Collected data
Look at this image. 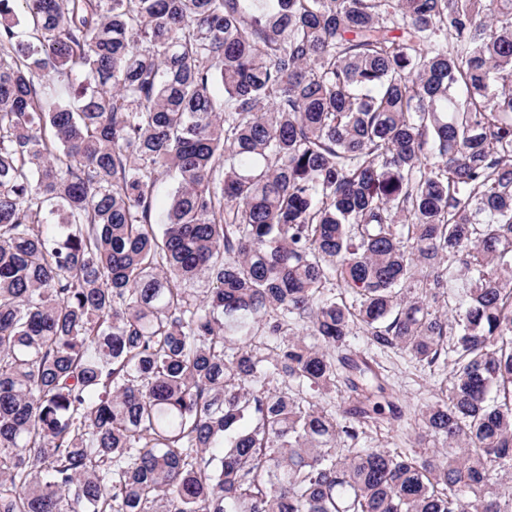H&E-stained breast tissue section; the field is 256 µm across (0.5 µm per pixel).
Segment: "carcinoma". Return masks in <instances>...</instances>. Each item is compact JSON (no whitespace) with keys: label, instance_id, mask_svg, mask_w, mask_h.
Listing matches in <instances>:
<instances>
[{"label":"carcinoma","instance_id":"carcinoma-1","mask_svg":"<svg viewBox=\"0 0 512 512\" xmlns=\"http://www.w3.org/2000/svg\"><path fill=\"white\" fill-rule=\"evenodd\" d=\"M511 79L512 0H0V512H512ZM355 329L443 447H341ZM347 344L352 354L369 361L384 376L396 398L397 412L400 410L396 415L400 417L394 418L386 409L383 417L365 426L358 446H378L406 453L424 451L414 443L411 427L433 394L448 385V365L428 367L407 353L372 347L360 332L350 336Z\"/></svg>","mask_w":512,"mask_h":512}]
</instances>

◆ **EXERCISE OBJECTIVE**: Locate "mask_svg, mask_w, mask_h." in the material, then quote the line that contains it and all lines after it through the final one.

◆ **RESULT OF THIS EXERCISE**:
Segment: "carcinoma". Return masks in <instances>...</instances>. Each item is compact JSON (no whitespace) with keys: label, instance_id, mask_svg, mask_w, mask_h.
Listing matches in <instances>:
<instances>
[{"label":"carcinoma","instance_id":"carcinoma-1","mask_svg":"<svg viewBox=\"0 0 512 512\" xmlns=\"http://www.w3.org/2000/svg\"><path fill=\"white\" fill-rule=\"evenodd\" d=\"M511 79L512 0H0V512H512ZM355 329L443 447H341ZM347 344L352 354L369 361L384 376L396 398L397 412L400 410L396 415L400 417L394 418L386 409L383 417L365 426L358 446H378L406 453L424 451L414 443L411 427L433 394L448 385V365L428 367L407 353L372 347L360 332L350 336Z\"/></svg>","mask_w":512,"mask_h":512}]
</instances>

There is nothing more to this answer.